[start Data for processing]
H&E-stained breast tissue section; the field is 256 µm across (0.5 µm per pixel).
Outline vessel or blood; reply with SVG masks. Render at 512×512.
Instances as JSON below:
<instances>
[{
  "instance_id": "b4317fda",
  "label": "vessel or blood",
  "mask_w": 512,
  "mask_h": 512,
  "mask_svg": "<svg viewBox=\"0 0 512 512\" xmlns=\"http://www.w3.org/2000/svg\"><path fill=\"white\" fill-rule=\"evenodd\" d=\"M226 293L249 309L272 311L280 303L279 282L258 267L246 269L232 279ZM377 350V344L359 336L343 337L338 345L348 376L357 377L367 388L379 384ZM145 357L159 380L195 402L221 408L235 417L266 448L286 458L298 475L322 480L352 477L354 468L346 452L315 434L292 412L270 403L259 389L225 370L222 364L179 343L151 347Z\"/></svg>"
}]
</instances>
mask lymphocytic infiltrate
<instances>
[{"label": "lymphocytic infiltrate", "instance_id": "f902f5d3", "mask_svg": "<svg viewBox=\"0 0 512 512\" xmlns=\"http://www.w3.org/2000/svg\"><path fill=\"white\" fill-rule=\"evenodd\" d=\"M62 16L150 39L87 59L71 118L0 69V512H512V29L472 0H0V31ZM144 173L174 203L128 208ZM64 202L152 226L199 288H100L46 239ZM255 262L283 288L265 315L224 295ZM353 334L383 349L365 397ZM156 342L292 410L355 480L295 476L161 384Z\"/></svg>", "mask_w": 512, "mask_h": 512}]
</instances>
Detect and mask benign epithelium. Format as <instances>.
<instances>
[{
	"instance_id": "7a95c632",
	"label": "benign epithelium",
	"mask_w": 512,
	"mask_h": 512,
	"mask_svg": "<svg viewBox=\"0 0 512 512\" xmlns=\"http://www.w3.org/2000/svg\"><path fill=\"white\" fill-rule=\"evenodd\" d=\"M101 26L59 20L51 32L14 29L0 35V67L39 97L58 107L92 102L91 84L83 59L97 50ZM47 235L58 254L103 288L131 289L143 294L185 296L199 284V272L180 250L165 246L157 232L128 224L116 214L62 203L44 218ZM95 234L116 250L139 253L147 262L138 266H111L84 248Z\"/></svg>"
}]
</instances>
[end Data for processing]
* **Problem to solve**
Copy only the stretch running from the line containing "mask lymphocytic infiltrate" to the final line of the entries, both ends included, exactly as it stands.

* **Task solution**
mask lymphocytic infiltrate
<instances>
[{"label": "lymphocytic infiltrate", "instance_id": "f902f5d3", "mask_svg": "<svg viewBox=\"0 0 512 512\" xmlns=\"http://www.w3.org/2000/svg\"><path fill=\"white\" fill-rule=\"evenodd\" d=\"M62 16L150 39L87 59L71 118L0 69V512H512V29L472 0H0V31ZM144 173L174 203L128 208ZM64 202L152 226L199 288H100L46 239ZM255 262L283 288L265 315L224 295ZM353 334L383 349L365 397ZM156 342L292 410L355 480L295 476L161 384Z\"/></svg>", "mask_w": 512, "mask_h": 512}]
</instances>
Detect and mask benign epithelium. Format as <instances>.
<instances>
[{
	"instance_id": "7a95c632",
	"label": "benign epithelium",
	"mask_w": 512,
	"mask_h": 512,
	"mask_svg": "<svg viewBox=\"0 0 512 512\" xmlns=\"http://www.w3.org/2000/svg\"><path fill=\"white\" fill-rule=\"evenodd\" d=\"M101 26L59 20L51 32L14 29L0 35V67L39 97L58 107L92 102L91 84L83 59L97 50ZM47 235L58 254L103 288L131 289L143 294L185 296L199 284V272L180 250L165 246L157 232L128 224L116 214L62 203L44 218ZM95 234L116 250L139 253L147 262L138 266H111L84 248Z\"/></svg>"
}]
</instances>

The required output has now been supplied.